Supplied data:
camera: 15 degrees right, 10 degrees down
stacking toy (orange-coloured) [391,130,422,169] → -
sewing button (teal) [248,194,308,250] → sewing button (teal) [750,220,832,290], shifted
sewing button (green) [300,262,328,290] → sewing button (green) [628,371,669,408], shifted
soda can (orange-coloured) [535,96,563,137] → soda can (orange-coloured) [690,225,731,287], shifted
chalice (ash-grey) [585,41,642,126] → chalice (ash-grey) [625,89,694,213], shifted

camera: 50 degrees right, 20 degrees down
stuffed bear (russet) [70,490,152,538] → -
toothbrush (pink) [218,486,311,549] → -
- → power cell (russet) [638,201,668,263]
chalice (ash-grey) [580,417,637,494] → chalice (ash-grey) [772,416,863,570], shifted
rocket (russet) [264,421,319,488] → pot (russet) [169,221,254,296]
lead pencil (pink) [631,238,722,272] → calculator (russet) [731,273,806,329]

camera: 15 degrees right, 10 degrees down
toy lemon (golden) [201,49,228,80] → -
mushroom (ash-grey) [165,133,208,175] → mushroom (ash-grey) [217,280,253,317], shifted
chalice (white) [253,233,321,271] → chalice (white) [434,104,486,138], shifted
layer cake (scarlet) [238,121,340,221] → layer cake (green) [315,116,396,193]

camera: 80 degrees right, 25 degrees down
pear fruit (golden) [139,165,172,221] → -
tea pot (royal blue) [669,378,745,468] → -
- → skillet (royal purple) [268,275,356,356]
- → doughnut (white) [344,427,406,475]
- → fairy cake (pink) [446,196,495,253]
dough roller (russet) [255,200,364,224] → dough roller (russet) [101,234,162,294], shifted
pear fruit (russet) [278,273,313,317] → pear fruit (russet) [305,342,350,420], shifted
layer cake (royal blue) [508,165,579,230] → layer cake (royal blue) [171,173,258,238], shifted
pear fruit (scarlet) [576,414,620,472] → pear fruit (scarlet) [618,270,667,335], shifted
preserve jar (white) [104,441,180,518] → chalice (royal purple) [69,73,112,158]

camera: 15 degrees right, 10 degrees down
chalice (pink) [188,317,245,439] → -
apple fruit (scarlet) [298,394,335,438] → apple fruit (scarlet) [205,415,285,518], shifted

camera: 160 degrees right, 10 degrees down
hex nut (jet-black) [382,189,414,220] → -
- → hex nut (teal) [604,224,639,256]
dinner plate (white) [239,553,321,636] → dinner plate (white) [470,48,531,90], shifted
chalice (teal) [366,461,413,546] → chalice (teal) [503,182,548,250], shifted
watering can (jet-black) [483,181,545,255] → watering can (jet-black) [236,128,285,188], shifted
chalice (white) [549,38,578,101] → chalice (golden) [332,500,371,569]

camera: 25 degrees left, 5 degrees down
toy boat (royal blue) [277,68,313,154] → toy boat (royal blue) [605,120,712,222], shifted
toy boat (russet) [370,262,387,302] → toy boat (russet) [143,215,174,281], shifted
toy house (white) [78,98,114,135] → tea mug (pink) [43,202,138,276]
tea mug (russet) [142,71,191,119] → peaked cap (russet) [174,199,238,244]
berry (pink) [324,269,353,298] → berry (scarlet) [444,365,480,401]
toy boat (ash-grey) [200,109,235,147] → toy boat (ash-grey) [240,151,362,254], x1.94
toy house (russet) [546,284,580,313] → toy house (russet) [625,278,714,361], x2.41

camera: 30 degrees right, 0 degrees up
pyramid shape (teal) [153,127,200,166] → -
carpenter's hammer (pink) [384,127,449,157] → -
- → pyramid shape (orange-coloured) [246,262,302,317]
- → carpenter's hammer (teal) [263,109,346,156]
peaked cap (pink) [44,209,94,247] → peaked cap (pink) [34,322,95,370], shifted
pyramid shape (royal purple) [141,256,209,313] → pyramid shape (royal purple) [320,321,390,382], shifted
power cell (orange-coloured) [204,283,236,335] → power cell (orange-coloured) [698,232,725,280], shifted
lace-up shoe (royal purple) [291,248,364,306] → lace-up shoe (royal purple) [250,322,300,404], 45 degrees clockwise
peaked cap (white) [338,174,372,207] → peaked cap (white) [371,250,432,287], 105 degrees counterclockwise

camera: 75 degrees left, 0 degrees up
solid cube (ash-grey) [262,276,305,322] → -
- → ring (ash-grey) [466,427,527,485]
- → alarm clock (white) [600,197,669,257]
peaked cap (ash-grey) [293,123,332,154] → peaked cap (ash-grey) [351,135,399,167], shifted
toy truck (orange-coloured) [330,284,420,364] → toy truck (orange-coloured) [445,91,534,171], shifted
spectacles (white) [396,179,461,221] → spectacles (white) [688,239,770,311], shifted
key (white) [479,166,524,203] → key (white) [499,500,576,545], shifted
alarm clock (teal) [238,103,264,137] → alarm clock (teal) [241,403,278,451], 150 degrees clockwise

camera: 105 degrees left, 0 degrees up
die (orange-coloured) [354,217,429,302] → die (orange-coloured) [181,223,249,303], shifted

What is expected: Considering only the data above, return the lines in which "fruit" occurs.

Task response:
pear fruit (golden) [139,165,172,221] → -
pear fruit (russet) [278,273,313,317] → pear fruit (russet) [305,342,350,420], shifted
pear fruit (scarlet) [576,414,620,472] → pear fruit (scarlet) [618,270,667,335], shifted
apple fruit (scarlet) [298,394,335,438] → apple fruit (scarlet) [205,415,285,518], shifted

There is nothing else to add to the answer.